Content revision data
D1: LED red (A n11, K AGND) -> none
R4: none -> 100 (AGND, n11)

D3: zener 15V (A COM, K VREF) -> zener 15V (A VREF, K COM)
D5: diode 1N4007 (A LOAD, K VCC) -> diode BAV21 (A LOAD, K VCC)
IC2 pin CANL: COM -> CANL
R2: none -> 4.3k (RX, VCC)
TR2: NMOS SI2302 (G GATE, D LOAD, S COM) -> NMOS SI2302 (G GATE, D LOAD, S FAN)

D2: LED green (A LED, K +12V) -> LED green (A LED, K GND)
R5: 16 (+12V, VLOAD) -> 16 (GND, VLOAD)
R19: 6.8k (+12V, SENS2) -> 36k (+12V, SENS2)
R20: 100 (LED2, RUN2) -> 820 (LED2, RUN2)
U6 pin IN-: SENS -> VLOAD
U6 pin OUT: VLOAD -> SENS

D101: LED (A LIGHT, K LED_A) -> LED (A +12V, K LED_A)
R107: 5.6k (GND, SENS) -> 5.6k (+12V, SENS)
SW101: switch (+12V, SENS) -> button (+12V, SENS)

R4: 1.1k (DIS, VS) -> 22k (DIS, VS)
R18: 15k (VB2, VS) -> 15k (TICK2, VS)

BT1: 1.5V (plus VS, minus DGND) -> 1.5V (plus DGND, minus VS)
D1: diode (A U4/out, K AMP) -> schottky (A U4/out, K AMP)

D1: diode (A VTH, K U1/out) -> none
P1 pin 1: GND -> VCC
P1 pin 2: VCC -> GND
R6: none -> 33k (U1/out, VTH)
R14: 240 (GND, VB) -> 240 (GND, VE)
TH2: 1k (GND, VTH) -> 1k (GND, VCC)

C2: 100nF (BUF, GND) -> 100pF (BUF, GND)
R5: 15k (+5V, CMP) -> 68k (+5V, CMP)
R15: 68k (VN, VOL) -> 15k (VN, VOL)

§ ACTION ITEM: Could you output exactly the lines from the one containing "TH2: 1k (GND, VTH) -> 1k (GND, VCC)" to the end of the entries above, both included, and no others?

§ EXERCISE OUTPUT:
TH2: 1k (GND, VTH) -> 1k (GND, VCC)

C2: 100nF (BUF, GND) -> 100pF (BUF, GND)
R5: 15k (+5V, CMP) -> 68k (+5V, CMP)
R15: 68k (VN, VOL) -> 15k (VN, VOL)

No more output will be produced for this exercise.